[Records from a data collection]

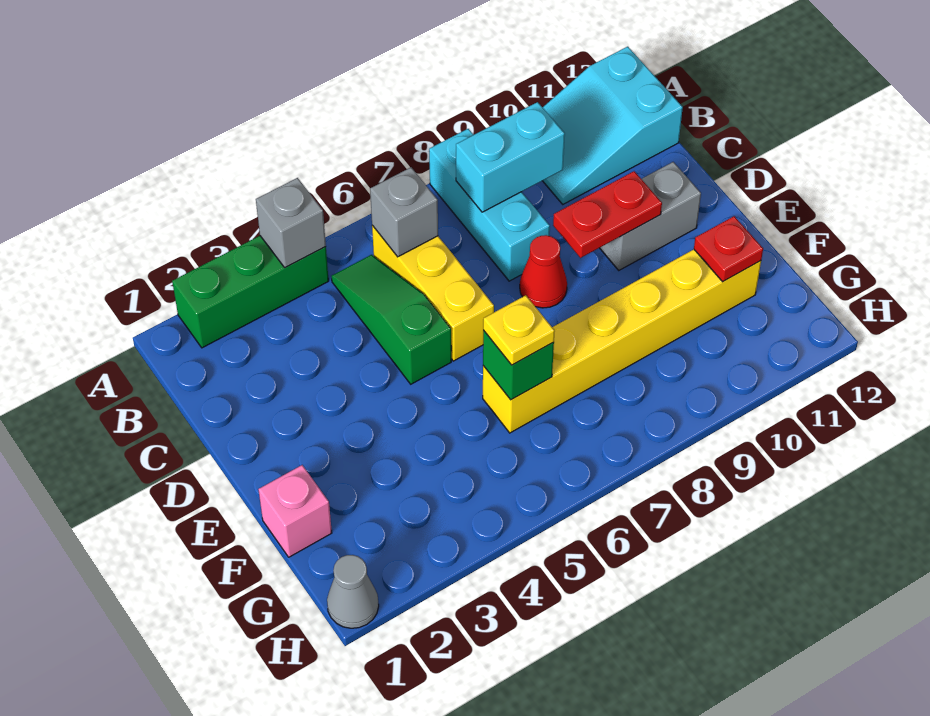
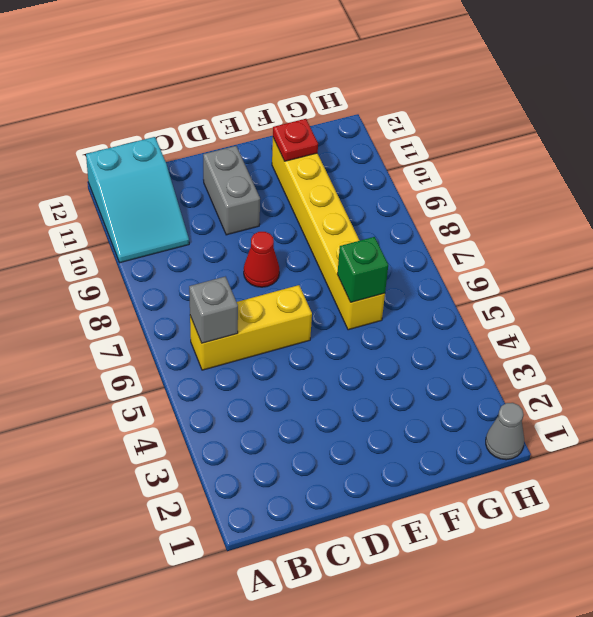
none -> green brick A2:A4 level 1
none -> cyan brick A8:C8 level 1
none -> green slope B5:D5 level 1 top D

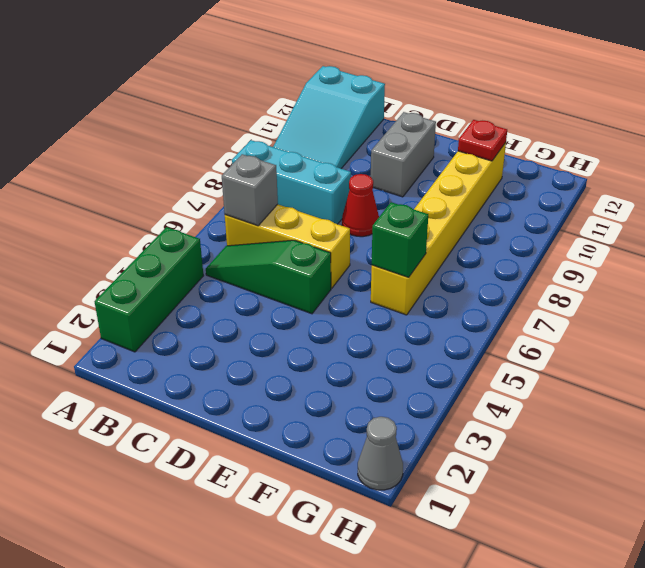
none -> pink brick F1 level 1
none -> grey brick A4 level 2
none -> cyan brick B8:B9 level 2

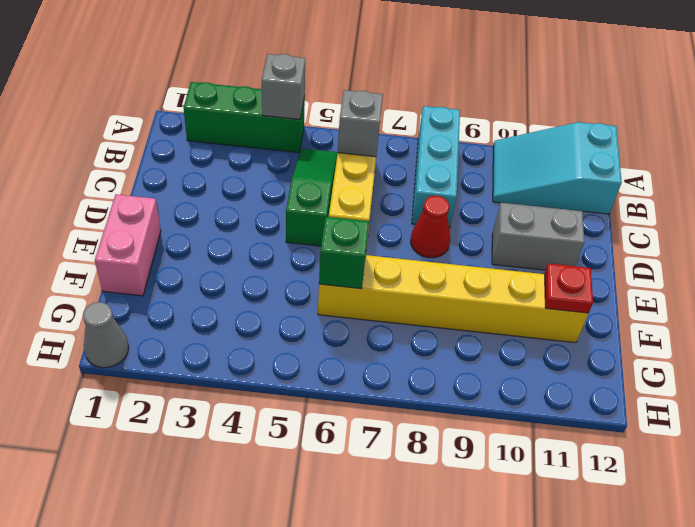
pink brick E1:F1 level 1 -> pink brick F1 level 1
none -> cyan brick B8:B9 level 2
none -> red plate D9:D10 level 2
none -> yellow plate F6 level 3

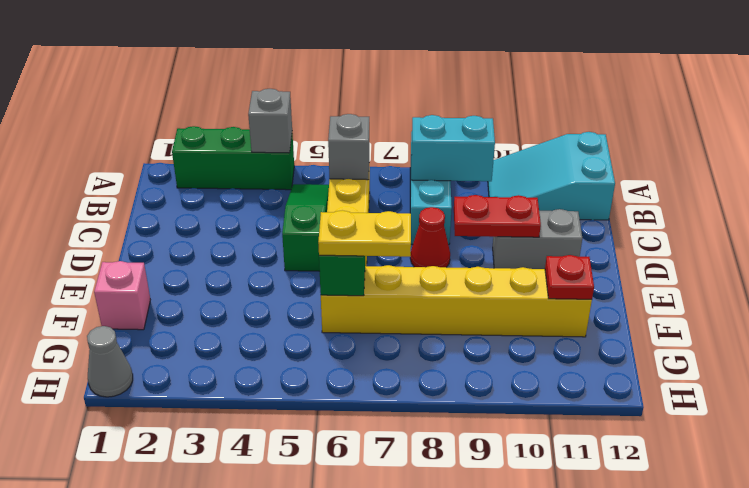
yellow plate F6:F7 level 3 -> yellow plate F6 level 3

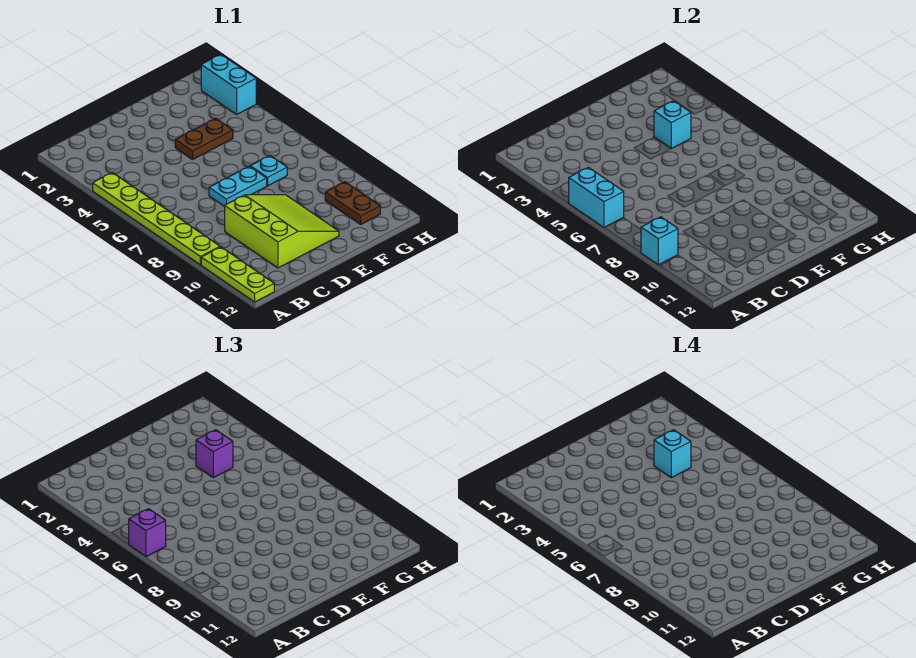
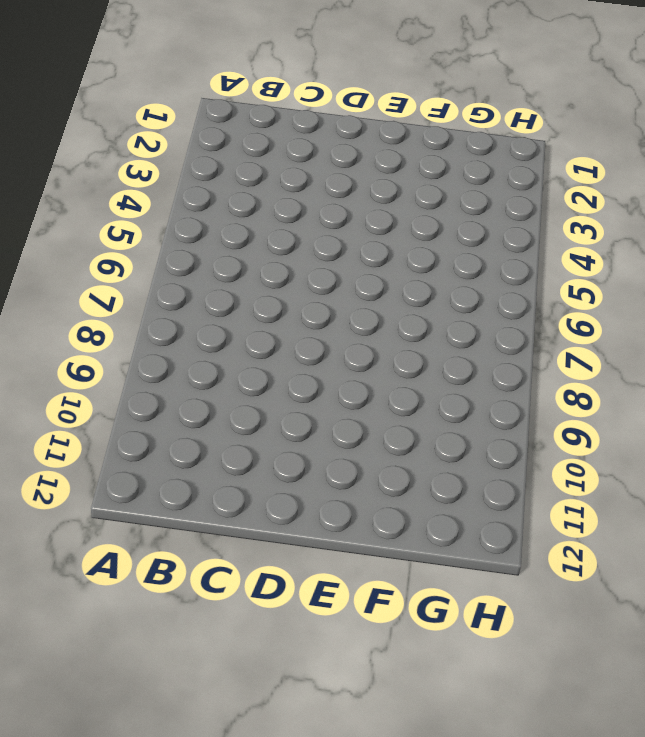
none -> lime plate A4:A9 level 1
none -> lime plate A10:A12 level 1
none -> lime slope C9:E11 level 1 top C

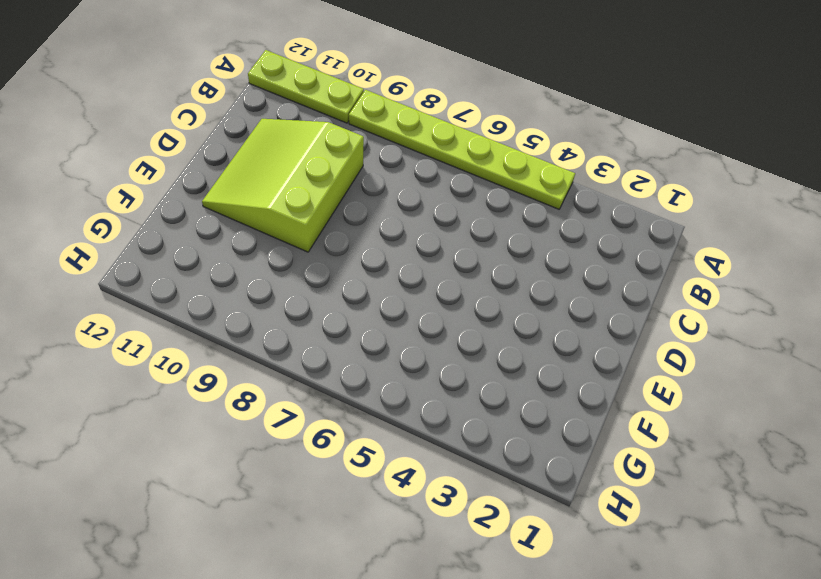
lime slope C9:E11 level 1 top 9 -> lime slope C9:E11 level 1 top C
none -> cyan plate D7:E7 level 1
none -> brown plate E4:F4 level 1
none -> cyan plate F7 level 1

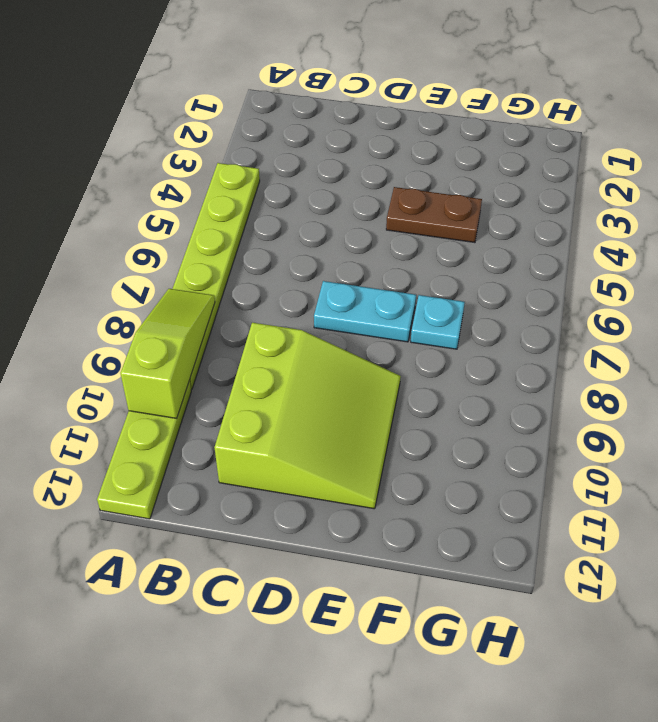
lime slope A8:A10 level 2 top 10 -> cyan brick A9 level 2
none -> brown plate G10:G11 level 1
none -> cyan brick H2:H3 level 1
none -> cyan brick A5:A6 level 2

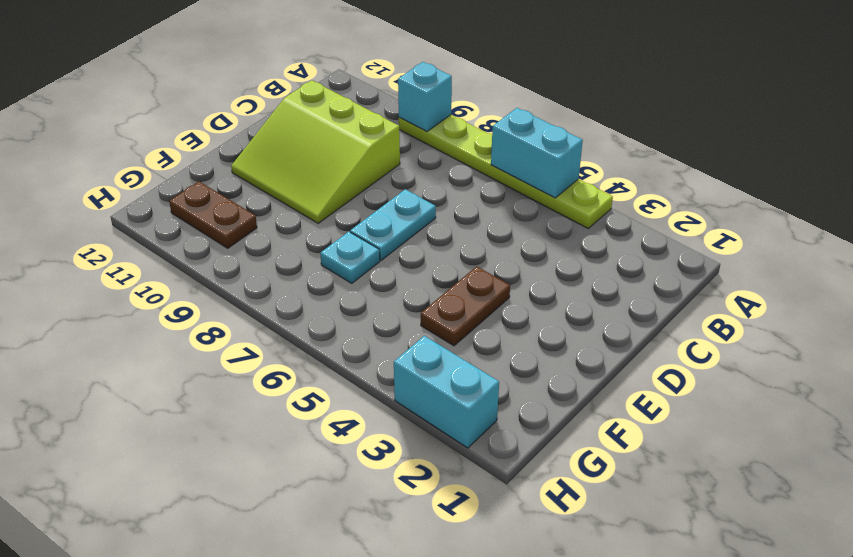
none -> lime plate A10:A12 level 1
none -> cyan brick F4 level 2
none -> purple brick A6 level 3

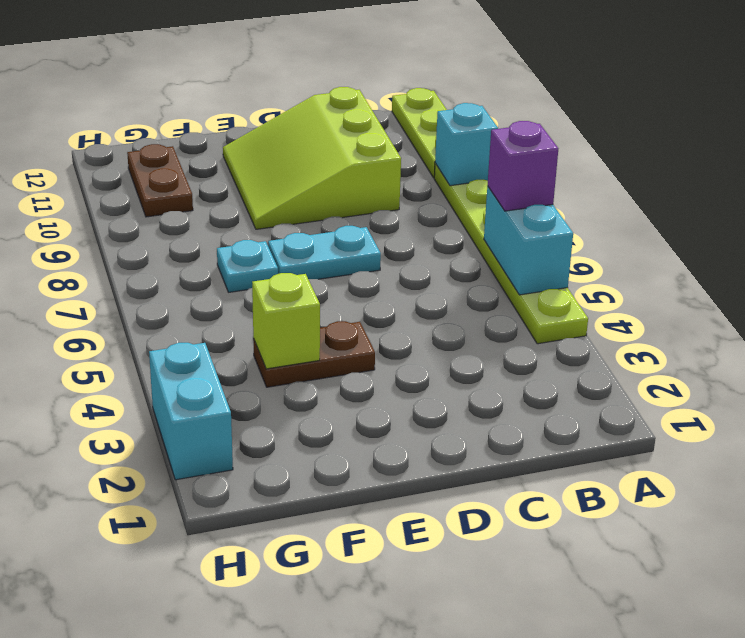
lime brick F4 level 2 -> cyan brick F4 level 2
none -> purple brick F4 level 3
none -> cyan brick F4 level 4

GOAL OF THE EXERCISE: All of the records above should be reproduced exactly, with the pictures left out.

THE ANSWER:
none -> green brick A2:A4 level 1
none -> cyan brick A8:C8 level 1
none -> green slope B5:D5 level 1 top D

none -> pink brick F1 level 1
none -> grey brick A4 level 2
none -> cyan brick B8:B9 level 2

pink brick E1:F1 level 1 -> pink brick F1 level 1
none -> cyan brick B8:B9 level 2
none -> red plate D9:D10 level 2
none -> yellow plate F6 level 3

yellow plate F6:F7 level 3 -> yellow plate F6 level 3

none -> lime plate A4:A9 level 1
none -> lime plate A10:A12 level 1
none -> lime slope C9:E11 level 1 top C

lime slope C9:E11 level 1 top 9 -> lime slope C9:E11 level 1 top C
none -> cyan plate D7:E7 level 1
none -> brown plate E4:F4 level 1
none -> cyan plate F7 level 1

lime slope A8:A10 level 2 top 10 -> cyan brick A9 level 2
none -> brown plate G10:G11 level 1
none -> cyan brick H2:H3 level 1
none -> cyan brick A5:A6 level 2

none -> lime plate A10:A12 level 1
none -> cyan brick F4 level 2
none -> purple brick A6 level 3

lime brick F4 level 2 -> cyan brick F4 level 2
none -> purple brick F4 level 3
none -> cyan brick F4 level 4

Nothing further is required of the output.